### [Your assignment]
All lines from the top of the records below through the line holding "turquoise toothbrush [253,274,318,344]", and only those, should be printed exactly, minus the pictures.

BEGIN Data for this exercise

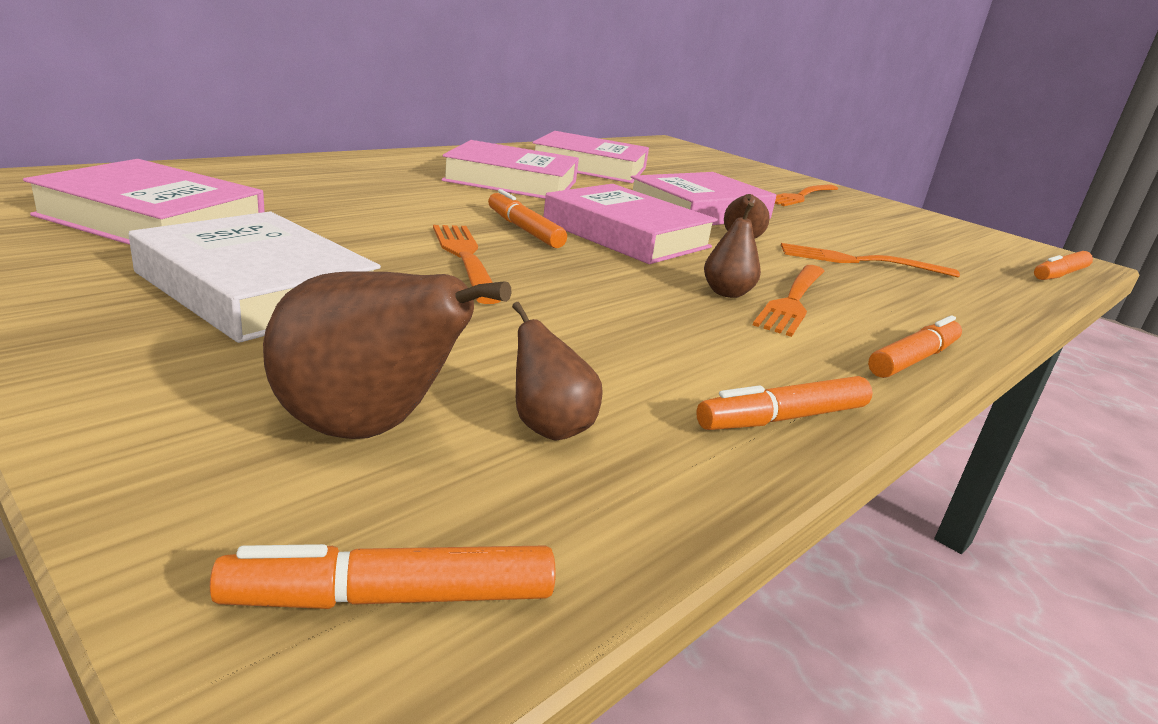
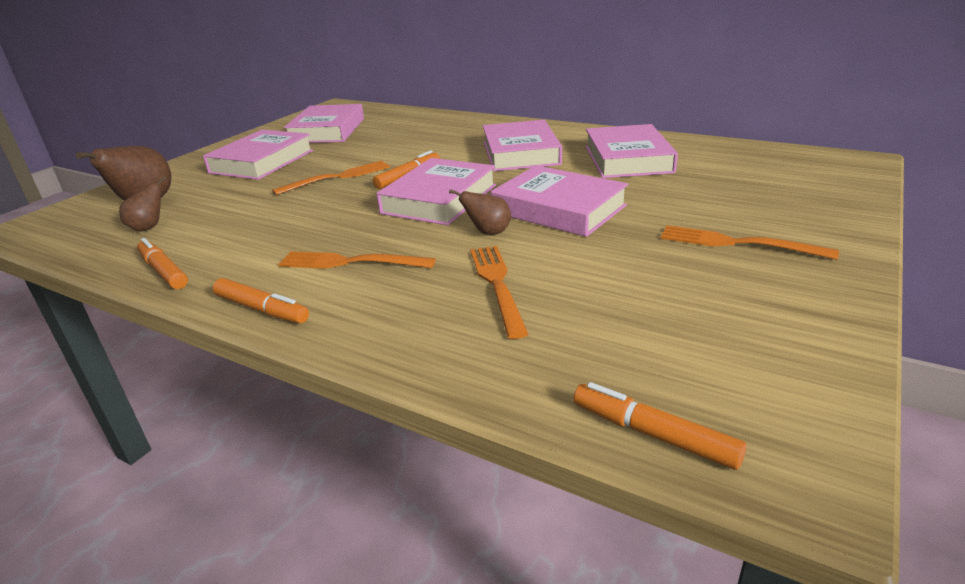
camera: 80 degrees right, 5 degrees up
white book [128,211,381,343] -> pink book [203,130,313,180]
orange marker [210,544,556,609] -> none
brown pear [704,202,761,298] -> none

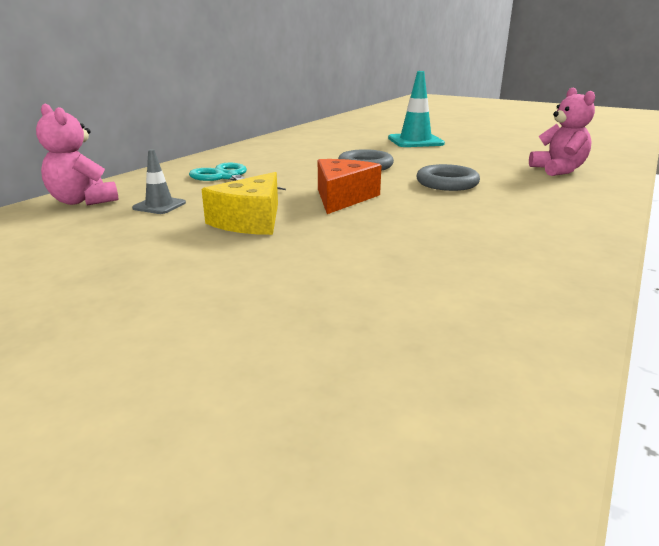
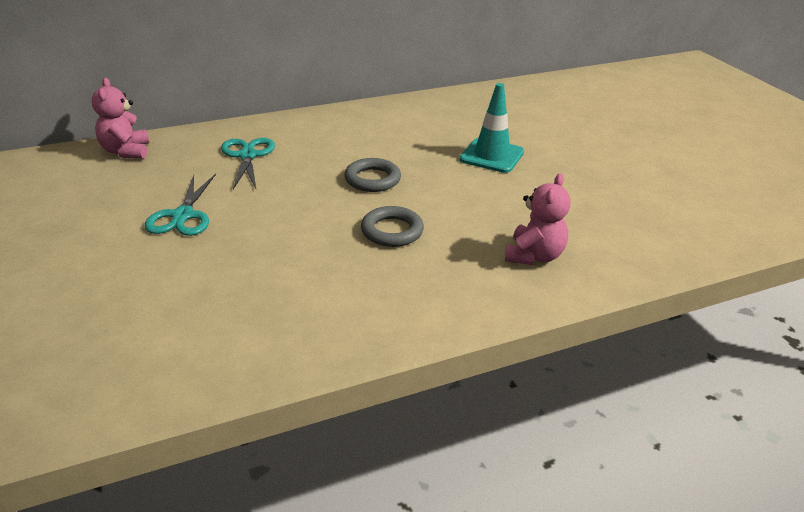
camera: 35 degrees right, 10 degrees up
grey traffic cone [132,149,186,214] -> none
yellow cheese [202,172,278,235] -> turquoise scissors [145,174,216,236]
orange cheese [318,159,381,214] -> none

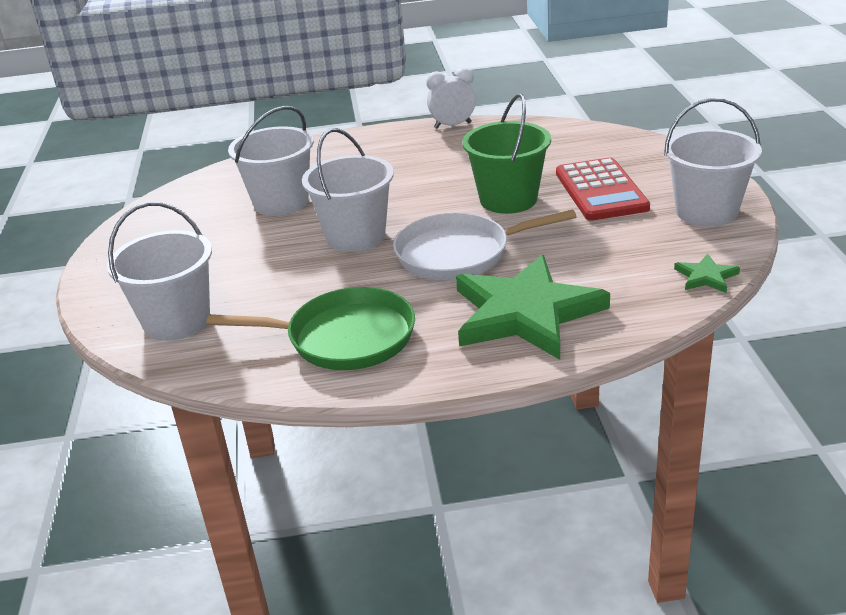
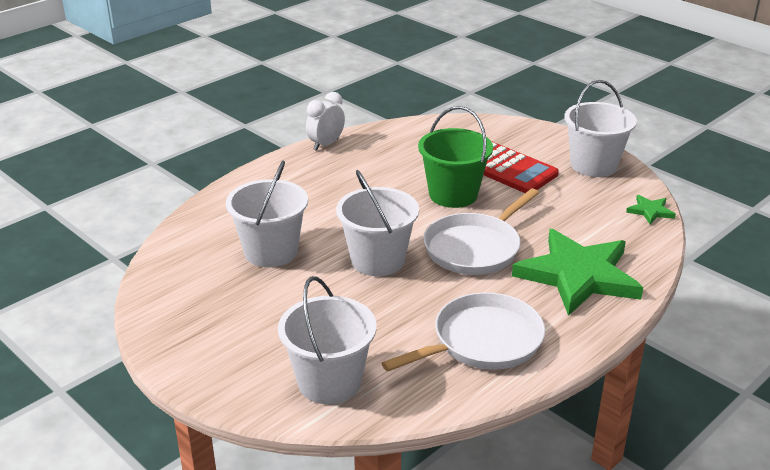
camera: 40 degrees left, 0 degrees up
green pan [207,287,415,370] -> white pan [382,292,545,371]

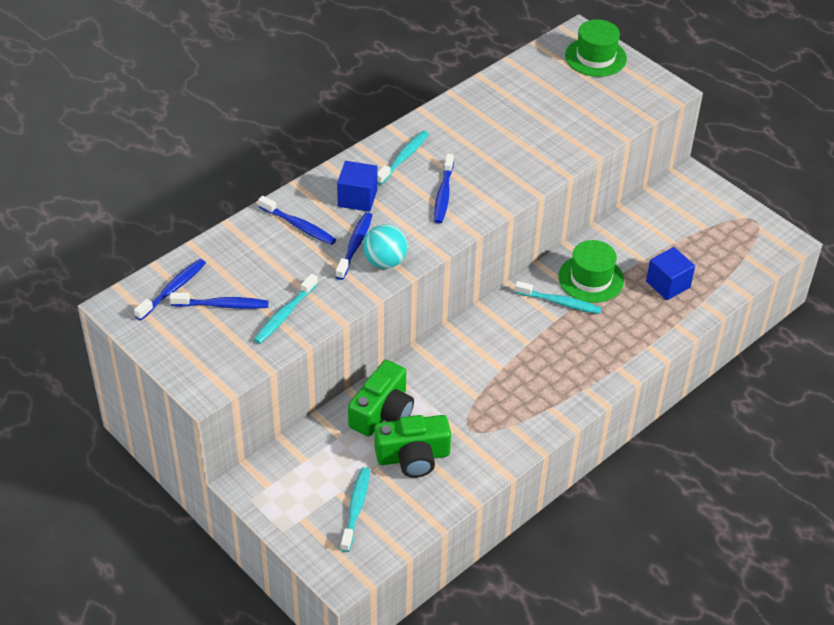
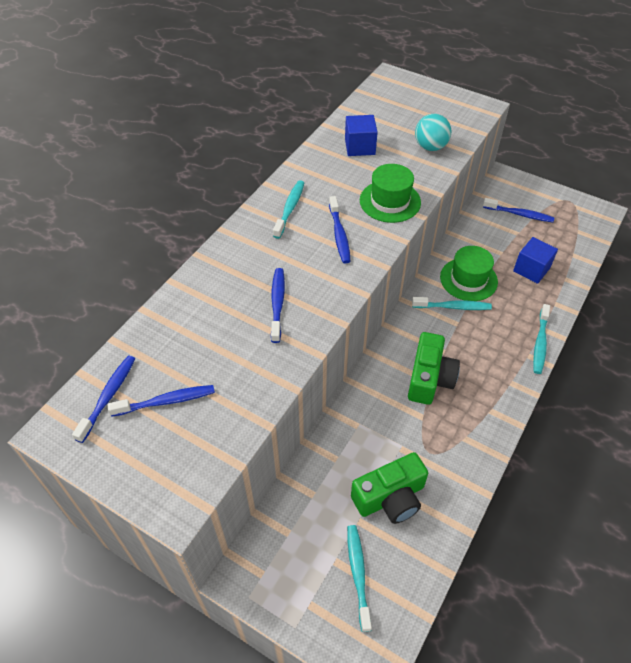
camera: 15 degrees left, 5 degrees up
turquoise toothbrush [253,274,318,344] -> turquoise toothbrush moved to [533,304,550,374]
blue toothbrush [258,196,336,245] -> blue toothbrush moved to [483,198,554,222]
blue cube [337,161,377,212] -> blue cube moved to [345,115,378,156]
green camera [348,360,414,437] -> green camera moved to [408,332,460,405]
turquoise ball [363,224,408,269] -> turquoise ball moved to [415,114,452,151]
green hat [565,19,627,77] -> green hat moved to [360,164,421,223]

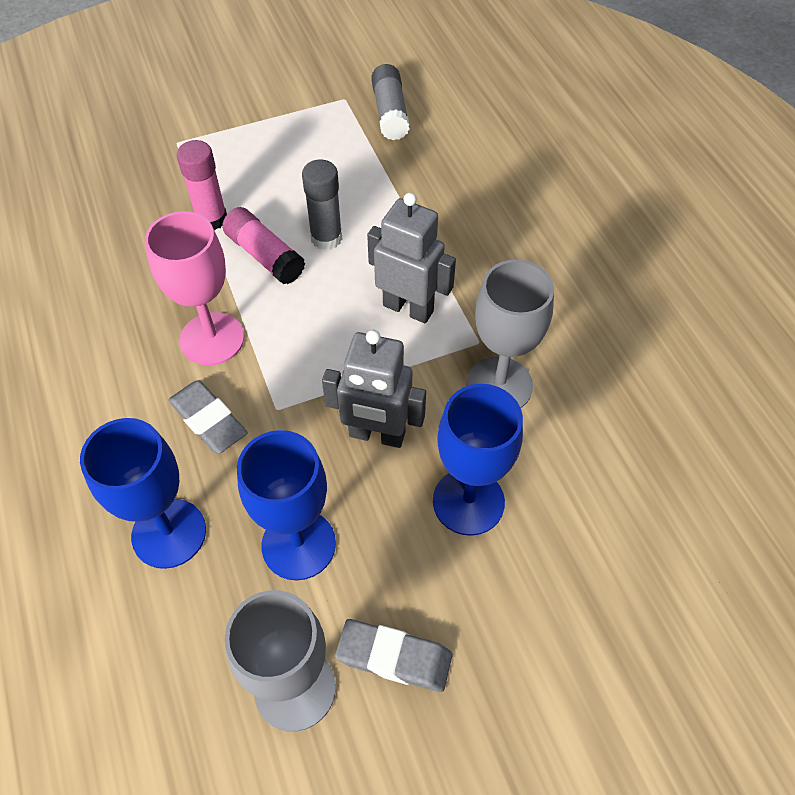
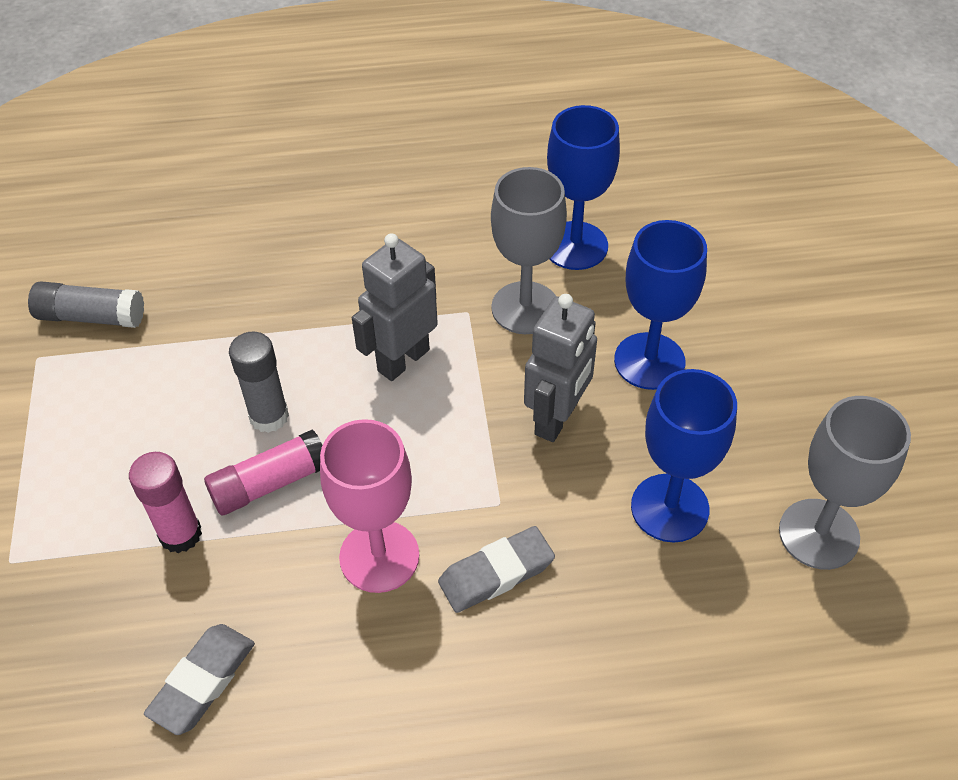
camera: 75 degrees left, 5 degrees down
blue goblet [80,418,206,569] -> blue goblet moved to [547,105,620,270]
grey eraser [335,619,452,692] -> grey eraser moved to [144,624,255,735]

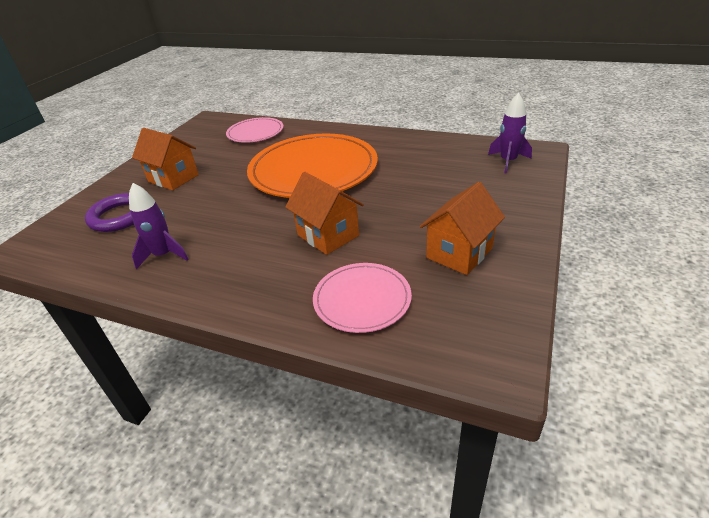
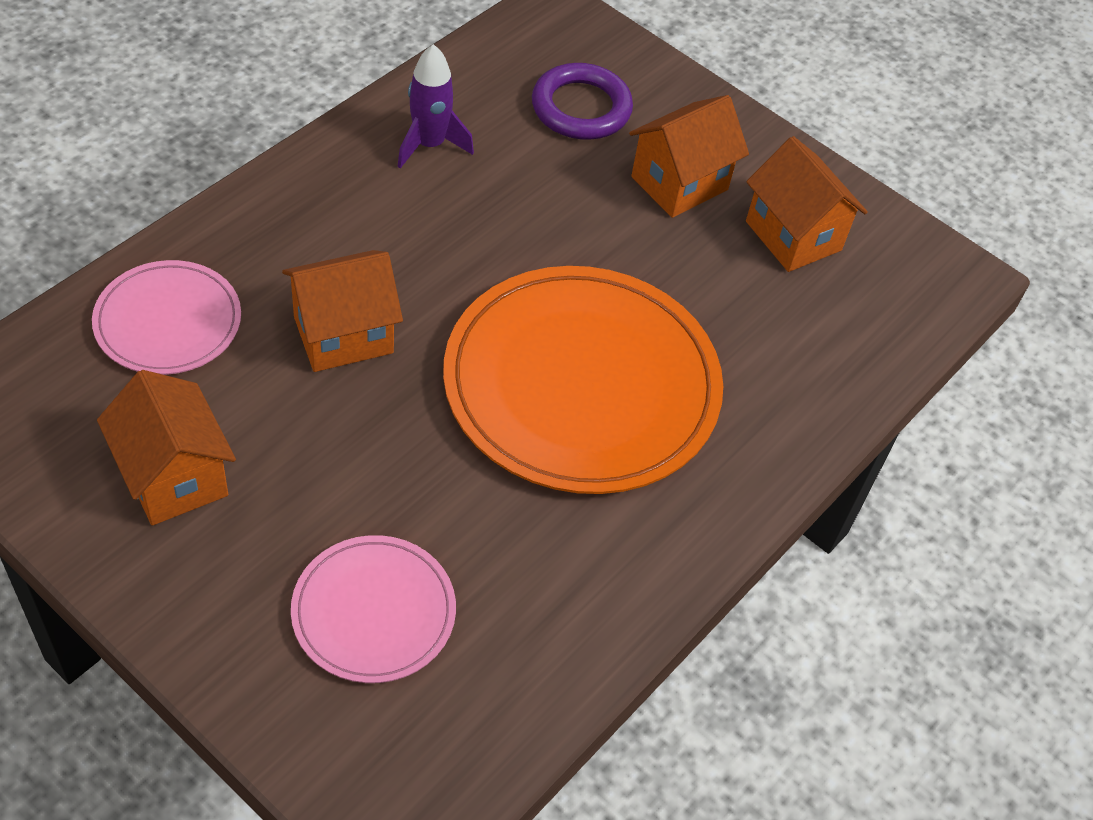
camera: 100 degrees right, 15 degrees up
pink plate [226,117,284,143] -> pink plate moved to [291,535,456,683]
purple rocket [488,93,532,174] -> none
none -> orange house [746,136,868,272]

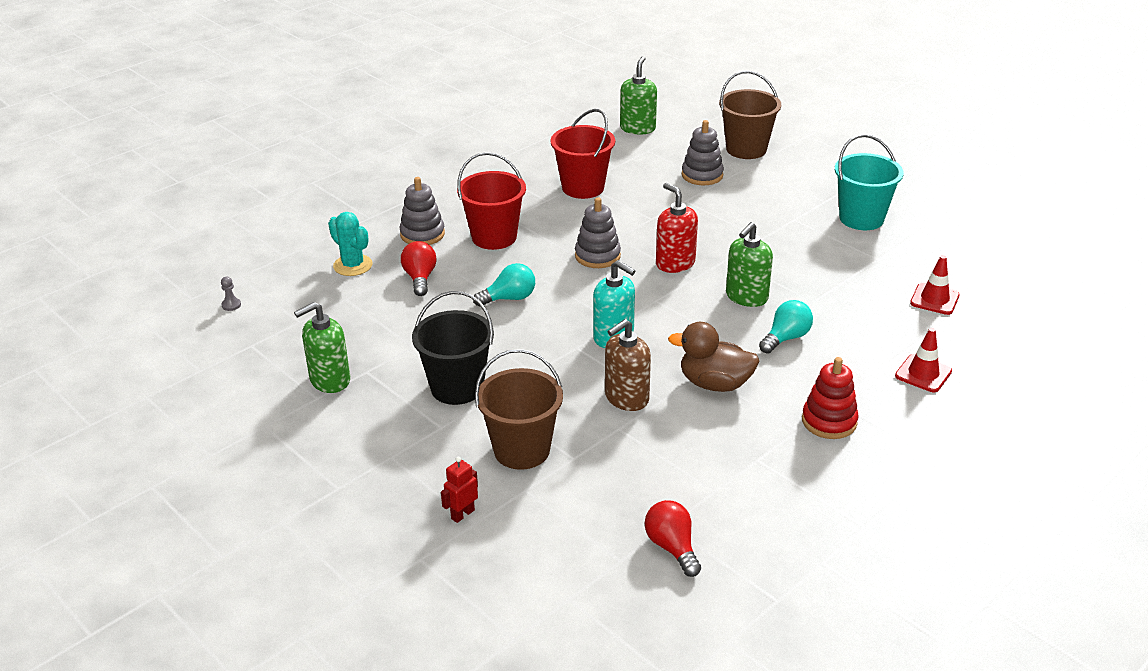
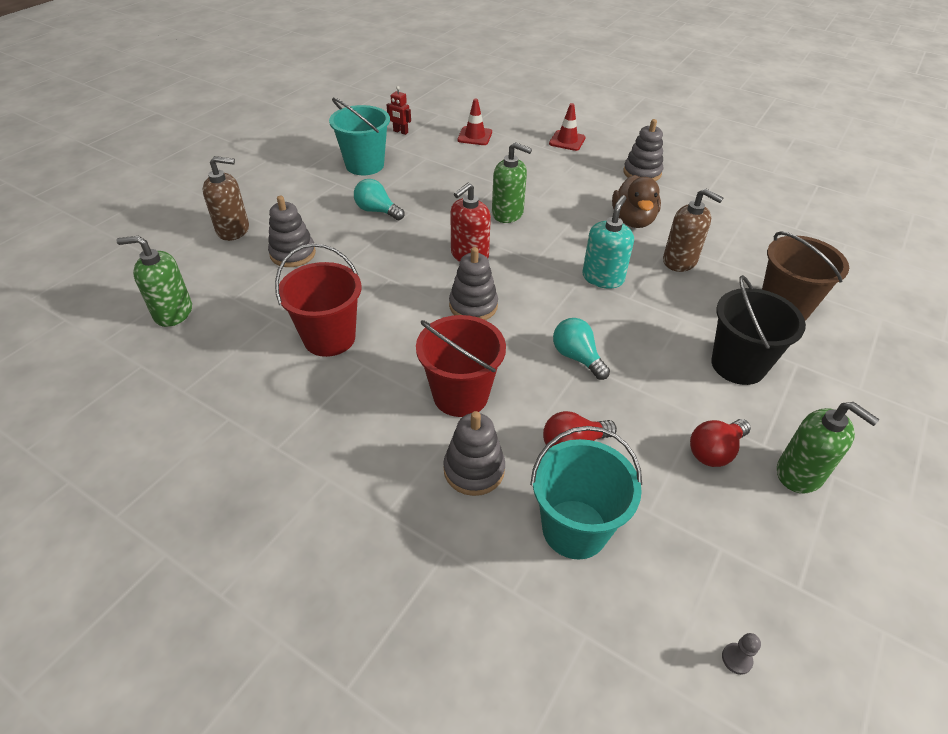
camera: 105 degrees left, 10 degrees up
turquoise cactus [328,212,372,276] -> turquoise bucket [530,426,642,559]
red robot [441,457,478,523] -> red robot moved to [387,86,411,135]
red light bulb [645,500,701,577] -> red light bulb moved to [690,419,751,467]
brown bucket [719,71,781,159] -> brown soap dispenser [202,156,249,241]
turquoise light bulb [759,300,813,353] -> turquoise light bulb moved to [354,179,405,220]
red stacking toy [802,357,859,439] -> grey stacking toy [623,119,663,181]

END Data for this exercise

### [Task answer]
camera: 80 degrees right, 5 degrees up
white book [128,211,381,343] -> pink book [203,130,313,180]
orange marker [210,544,556,609] -> none
brown pear [704,202,761,298] -> none

camera: 35 degrees right, 10 degrees up
grey traffic cone [132,149,186,214] -> none
yellow cheese [202,172,278,235] -> turquoise scissors [145,174,216,236]
orange cheese [318,159,381,214] -> none

camera: 40 degrees left, 0 degrees up
green pan [207,287,415,370] -> white pan [382,292,545,371]

camera: 15 degrees left, 5 degrees up
turquoise toothbrush [253,274,318,344] -> turquoise toothbrush moved to [533,304,550,374]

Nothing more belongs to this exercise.